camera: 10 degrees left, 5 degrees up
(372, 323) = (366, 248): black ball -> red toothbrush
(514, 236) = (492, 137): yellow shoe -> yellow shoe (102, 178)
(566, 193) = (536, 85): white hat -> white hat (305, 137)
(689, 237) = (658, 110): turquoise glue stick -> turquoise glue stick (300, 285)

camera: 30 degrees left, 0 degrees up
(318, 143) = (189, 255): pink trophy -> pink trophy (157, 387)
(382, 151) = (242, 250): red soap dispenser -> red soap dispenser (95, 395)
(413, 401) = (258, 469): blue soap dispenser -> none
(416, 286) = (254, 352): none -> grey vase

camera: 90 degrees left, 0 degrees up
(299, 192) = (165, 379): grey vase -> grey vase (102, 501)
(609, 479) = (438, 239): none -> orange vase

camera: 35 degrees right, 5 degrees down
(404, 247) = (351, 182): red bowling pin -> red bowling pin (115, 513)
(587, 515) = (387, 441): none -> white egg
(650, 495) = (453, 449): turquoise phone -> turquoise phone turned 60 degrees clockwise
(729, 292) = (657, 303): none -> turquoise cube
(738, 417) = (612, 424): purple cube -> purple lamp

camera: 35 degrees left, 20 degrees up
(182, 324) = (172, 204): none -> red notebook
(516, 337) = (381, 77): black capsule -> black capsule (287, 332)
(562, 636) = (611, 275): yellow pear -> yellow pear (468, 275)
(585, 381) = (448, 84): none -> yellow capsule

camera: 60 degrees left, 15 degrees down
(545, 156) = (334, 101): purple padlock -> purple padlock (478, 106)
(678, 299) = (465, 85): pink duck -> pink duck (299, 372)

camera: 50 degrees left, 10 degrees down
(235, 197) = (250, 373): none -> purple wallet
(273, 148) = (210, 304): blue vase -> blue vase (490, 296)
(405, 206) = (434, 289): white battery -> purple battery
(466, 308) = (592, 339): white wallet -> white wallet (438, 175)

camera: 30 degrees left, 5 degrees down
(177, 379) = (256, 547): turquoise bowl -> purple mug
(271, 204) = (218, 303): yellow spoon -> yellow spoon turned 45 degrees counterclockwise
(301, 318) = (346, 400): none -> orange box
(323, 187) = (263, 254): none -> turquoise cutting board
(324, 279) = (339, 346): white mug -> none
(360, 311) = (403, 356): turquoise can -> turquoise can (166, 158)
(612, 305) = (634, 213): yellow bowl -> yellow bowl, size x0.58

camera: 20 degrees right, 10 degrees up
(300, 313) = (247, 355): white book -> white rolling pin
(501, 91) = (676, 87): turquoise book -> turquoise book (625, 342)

+ + + +

Goal of the exercise
Show all lines above holding "pink".

Your solution
(318, 143) = (189, 255): pink trophy -> pink trophy (157, 387)
(678, 299) = (465, 85): pink duck -> pink duck (299, 372)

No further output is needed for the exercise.